Dataset section:
□ □ □ □
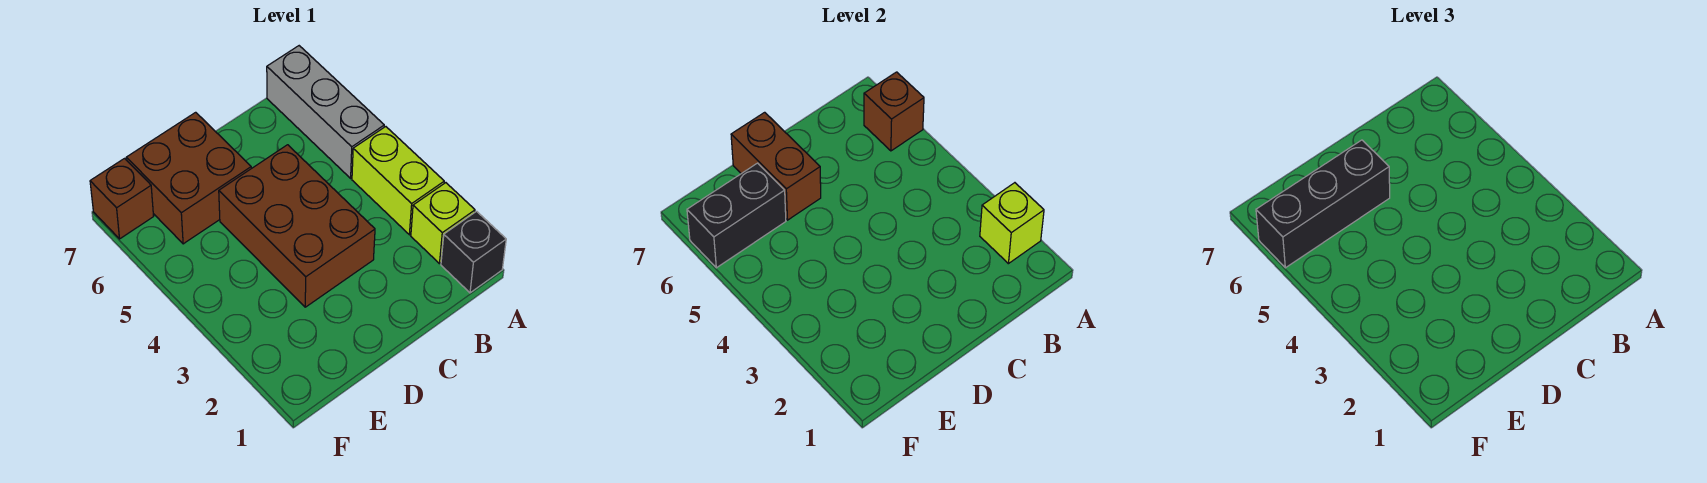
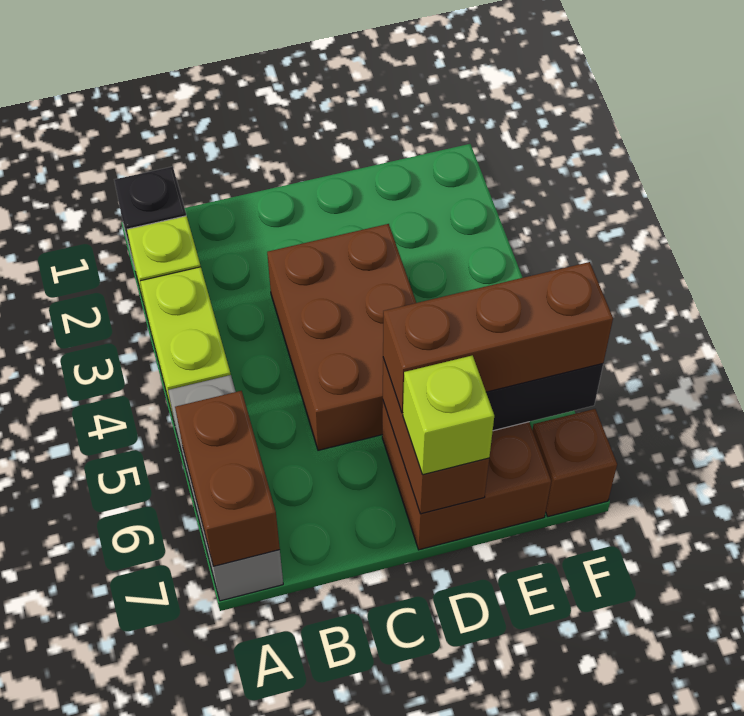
lime brick A2 level 2 -> lime brick D7 level 3
brown brick A6 level 2 -> brown brick A6:A7 level 2
black brick D6:F6 level 3 -> brown brick D6:F6 level 3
□ □ □ □
Assignment: When a line of the material holds the string "brown", copy that line.

Exercise solution:
brown brick A6 level 2 -> brown brick A6:A7 level 2
black brick D6:F6 level 3 -> brown brick D6:F6 level 3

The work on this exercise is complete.